Segment Start: Available data
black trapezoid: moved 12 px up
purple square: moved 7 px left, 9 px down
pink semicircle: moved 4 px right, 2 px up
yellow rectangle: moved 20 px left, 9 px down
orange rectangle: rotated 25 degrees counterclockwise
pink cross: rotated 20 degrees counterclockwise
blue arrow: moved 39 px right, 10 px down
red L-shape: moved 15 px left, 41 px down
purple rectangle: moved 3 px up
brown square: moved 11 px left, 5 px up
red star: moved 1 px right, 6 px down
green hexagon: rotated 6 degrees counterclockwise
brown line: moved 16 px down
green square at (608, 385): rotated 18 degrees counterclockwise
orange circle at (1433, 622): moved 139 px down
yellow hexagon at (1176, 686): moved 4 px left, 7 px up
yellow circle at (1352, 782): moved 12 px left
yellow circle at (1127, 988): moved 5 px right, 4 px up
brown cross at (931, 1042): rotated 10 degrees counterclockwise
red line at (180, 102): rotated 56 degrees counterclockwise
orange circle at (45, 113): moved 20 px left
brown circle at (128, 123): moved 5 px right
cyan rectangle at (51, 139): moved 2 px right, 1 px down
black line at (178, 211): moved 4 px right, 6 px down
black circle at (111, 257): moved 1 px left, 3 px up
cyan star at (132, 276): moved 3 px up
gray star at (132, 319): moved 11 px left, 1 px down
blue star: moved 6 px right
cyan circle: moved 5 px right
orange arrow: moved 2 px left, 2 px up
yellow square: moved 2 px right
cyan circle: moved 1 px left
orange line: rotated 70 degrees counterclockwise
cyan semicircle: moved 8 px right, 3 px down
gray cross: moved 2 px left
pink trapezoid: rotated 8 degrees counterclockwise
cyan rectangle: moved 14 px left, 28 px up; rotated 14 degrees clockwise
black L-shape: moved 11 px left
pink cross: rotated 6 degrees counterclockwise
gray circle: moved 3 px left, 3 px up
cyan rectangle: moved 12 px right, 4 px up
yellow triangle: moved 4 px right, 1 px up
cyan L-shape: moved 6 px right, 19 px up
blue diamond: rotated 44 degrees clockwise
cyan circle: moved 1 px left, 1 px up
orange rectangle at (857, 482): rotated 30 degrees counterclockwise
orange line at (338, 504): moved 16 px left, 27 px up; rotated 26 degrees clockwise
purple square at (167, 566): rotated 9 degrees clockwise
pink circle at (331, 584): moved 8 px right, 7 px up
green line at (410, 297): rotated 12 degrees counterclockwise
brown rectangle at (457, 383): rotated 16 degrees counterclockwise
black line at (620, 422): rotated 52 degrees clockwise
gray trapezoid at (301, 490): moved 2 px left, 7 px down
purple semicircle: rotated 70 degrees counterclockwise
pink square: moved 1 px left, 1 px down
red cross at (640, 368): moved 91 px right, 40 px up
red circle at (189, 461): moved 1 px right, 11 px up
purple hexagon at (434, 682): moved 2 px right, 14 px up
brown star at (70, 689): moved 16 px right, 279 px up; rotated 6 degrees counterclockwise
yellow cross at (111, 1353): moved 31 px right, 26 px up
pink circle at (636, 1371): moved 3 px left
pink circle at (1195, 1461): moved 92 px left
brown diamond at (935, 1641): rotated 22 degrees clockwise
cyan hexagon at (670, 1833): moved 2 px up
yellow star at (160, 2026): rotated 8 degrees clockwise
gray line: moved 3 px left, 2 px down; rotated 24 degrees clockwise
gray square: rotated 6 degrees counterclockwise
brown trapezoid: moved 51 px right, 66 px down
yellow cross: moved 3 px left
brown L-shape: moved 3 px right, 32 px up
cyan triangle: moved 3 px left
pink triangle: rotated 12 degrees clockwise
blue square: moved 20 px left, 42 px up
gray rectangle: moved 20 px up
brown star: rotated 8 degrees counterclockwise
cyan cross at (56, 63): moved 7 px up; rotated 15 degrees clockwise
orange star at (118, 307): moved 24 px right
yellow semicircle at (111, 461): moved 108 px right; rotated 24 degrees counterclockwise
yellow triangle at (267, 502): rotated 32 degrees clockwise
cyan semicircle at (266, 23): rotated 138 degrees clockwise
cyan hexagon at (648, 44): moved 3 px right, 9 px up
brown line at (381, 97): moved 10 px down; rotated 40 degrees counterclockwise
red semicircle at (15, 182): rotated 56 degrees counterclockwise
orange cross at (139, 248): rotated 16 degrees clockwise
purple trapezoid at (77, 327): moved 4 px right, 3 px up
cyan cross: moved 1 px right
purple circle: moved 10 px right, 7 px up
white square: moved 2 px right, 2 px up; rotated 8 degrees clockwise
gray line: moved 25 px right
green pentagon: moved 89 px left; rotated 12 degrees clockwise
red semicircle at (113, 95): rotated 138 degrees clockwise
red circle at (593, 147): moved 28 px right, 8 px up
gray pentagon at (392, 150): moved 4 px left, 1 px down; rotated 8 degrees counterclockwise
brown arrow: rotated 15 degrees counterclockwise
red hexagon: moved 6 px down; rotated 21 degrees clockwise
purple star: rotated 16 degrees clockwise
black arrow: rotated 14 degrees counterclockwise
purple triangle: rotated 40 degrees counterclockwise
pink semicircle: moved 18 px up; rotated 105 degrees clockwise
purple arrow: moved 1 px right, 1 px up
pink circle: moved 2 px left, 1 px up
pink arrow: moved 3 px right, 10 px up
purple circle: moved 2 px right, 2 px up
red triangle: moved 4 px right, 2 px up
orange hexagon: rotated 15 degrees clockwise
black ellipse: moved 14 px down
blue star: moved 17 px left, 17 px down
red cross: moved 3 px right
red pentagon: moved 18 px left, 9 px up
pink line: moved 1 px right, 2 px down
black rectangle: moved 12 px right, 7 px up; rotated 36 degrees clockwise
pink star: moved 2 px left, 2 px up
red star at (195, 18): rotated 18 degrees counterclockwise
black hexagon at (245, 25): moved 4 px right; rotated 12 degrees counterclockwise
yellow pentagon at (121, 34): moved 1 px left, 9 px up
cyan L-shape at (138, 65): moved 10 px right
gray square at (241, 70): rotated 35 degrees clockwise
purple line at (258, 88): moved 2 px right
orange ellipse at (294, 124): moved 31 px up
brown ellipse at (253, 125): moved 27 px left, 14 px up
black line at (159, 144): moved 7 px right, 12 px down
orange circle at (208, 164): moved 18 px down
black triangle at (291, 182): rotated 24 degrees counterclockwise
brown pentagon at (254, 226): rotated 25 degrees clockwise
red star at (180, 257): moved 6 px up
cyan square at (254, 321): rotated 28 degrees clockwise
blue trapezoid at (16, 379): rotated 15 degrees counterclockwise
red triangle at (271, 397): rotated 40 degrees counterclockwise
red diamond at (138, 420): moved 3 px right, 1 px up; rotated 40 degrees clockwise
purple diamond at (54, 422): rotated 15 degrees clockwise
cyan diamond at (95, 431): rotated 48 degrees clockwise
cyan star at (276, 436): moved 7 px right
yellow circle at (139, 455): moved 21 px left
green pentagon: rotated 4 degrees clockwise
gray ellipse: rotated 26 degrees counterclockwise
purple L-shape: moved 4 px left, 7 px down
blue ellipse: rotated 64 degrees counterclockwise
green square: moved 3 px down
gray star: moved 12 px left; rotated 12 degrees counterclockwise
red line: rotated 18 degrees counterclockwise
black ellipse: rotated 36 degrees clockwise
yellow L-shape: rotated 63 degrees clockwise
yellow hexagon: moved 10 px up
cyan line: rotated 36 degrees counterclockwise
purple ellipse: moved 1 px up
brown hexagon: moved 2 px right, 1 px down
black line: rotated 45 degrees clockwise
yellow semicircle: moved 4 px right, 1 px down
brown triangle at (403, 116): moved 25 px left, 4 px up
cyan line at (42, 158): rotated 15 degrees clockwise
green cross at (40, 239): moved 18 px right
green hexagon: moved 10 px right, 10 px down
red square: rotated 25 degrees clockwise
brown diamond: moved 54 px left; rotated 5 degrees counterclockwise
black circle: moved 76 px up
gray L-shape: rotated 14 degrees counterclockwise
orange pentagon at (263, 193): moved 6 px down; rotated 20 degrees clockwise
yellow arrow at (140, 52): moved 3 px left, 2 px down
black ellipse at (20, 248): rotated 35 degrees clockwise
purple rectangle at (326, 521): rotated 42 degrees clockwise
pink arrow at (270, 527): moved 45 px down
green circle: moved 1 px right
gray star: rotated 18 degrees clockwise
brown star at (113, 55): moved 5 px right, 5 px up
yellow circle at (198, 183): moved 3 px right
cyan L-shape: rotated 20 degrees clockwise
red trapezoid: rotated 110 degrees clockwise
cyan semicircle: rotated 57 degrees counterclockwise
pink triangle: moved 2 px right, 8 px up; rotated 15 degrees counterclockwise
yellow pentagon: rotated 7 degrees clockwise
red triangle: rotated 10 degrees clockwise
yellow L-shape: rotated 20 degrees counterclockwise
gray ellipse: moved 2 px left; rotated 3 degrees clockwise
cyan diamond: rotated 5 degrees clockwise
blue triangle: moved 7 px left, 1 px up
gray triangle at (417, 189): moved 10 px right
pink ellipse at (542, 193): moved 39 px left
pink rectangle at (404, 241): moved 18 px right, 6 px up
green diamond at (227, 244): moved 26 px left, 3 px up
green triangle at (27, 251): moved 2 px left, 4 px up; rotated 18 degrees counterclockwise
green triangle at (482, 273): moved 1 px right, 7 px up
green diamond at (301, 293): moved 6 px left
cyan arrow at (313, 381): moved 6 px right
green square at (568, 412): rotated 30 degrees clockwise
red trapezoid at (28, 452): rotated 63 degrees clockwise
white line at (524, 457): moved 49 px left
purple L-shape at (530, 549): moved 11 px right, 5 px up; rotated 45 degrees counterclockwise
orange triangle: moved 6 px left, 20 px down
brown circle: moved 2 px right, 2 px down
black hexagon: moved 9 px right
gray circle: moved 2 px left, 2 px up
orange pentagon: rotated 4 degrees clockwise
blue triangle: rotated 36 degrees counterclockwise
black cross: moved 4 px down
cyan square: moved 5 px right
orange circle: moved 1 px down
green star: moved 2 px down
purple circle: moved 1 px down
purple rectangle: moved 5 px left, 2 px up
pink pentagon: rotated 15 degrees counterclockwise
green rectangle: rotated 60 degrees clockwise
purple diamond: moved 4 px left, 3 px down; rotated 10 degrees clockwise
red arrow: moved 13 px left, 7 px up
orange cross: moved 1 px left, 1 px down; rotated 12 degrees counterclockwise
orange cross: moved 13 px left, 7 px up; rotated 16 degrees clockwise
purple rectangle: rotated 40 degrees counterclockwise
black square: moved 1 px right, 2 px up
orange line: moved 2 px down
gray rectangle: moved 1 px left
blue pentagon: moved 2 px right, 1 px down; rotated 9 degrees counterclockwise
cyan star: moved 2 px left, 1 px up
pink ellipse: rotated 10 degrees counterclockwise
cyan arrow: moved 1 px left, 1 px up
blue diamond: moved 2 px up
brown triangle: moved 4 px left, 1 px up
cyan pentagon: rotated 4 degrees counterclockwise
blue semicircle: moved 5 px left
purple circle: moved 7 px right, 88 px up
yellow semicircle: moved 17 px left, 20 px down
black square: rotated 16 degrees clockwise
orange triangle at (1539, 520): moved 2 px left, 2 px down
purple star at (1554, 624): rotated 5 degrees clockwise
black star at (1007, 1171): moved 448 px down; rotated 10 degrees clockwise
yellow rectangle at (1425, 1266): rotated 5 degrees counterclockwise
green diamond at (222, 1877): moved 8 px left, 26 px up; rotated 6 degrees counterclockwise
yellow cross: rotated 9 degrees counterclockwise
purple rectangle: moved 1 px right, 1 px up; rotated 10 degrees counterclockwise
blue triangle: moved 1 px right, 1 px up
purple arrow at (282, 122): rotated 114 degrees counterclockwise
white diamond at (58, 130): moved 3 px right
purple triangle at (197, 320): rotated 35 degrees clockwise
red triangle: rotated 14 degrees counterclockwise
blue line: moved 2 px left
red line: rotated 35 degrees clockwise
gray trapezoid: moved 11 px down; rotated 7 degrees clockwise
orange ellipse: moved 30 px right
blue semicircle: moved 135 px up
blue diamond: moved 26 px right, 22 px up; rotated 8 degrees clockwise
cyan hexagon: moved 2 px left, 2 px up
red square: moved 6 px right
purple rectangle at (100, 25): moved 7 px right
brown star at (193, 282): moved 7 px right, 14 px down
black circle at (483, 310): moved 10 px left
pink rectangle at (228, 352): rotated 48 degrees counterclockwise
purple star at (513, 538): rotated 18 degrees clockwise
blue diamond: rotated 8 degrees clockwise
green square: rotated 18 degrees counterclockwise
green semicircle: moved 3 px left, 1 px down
Segment End: Available data
* Problem to solve *
Quote the listing above, but only from the line that shows "cyan hexagon at (670, 1833): moved 2 px up" through the line that shows "blue square: moved 20 px left, 42 px up".

* Task output *
cyan hexagon at (670, 1833): moved 2 px up
yellow star at (160, 2026): rotated 8 degrees clockwise
gray line: moved 3 px left, 2 px down; rotated 24 degrees clockwise
gray square: rotated 6 degrees counterclockwise
brown trapezoid: moved 51 px right, 66 px down
yellow cross: moved 3 px left
brown L-shape: moved 3 px right, 32 px up
cyan triangle: moved 3 px left
pink triangle: rotated 12 degrees clockwise
blue square: moved 20 px left, 42 px up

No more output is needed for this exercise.